## [DIRECTIONS]
Exactly reproduce the entries, dropping any pictures from your copy.

## [SOURCE MATERIAL]
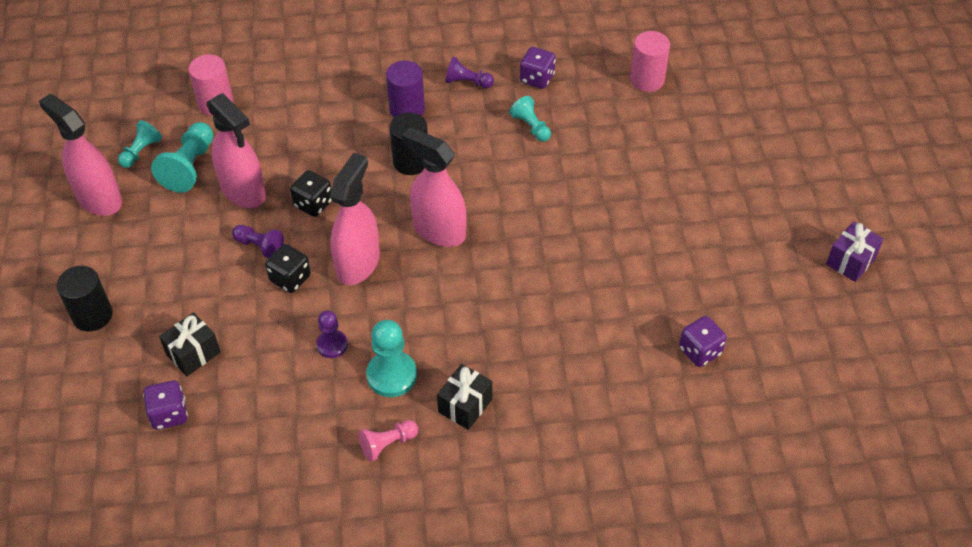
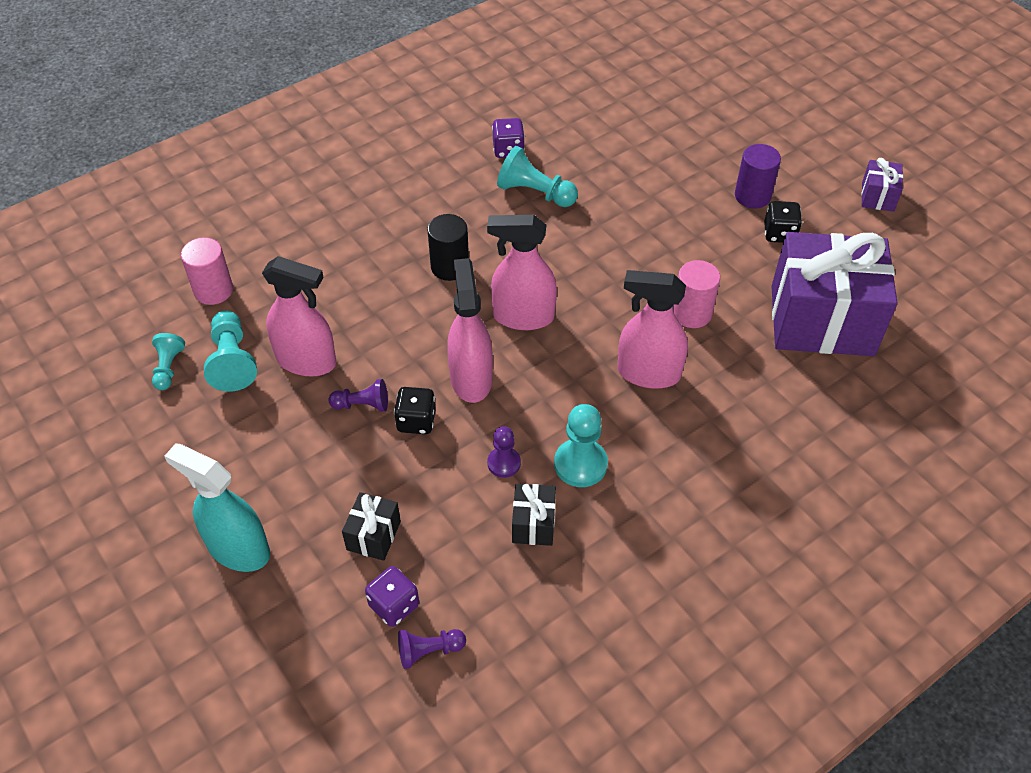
camera: 30 degrees left, 0 degrees up
(92, 315) = (238, 549): black cylinder -> turquoise spray bottle
(99, 199) = (157, 432): pink spray bottle -> pink spray bottle (648, 373)
(313, 204) = (385, 343): black dice -> black dice (779, 233)
(387, 444) = (625, 527): pink pawn -> none
(407, 109) = (410, 222): purple cylinder -> purple cylinder (752, 196)
(465, 405) = (666, 459): black gift -> black gift (533, 524)
(467, 82) = (448, 176): purple pawn -> purple pawn (429, 651)
(531, 127) = (535, 193): turquoise pawn -> turquoise pawn, size x1.59
(647, 80) = (604, 115): pink cylinder -> pink cylinder (692, 313)
(700, 351) = (822, 320): purple dice -> purple gift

## [REPLY]
camera: 30 degrees left, 0 degrees up
(92, 315) = (238, 549): black cylinder -> turquoise spray bottle
(99, 199) = (157, 432): pink spray bottle -> pink spray bottle (648, 373)
(313, 204) = (385, 343): black dice -> black dice (779, 233)
(387, 444) = (625, 527): pink pawn -> none
(407, 109) = (410, 222): purple cylinder -> purple cylinder (752, 196)
(465, 405) = (666, 459): black gift -> black gift (533, 524)
(467, 82) = (448, 176): purple pawn -> purple pawn (429, 651)
(531, 127) = (535, 193): turquoise pawn -> turquoise pawn, size x1.59
(647, 80) = (604, 115): pink cylinder -> pink cylinder (692, 313)
(700, 351) = (822, 320): purple dice -> purple gift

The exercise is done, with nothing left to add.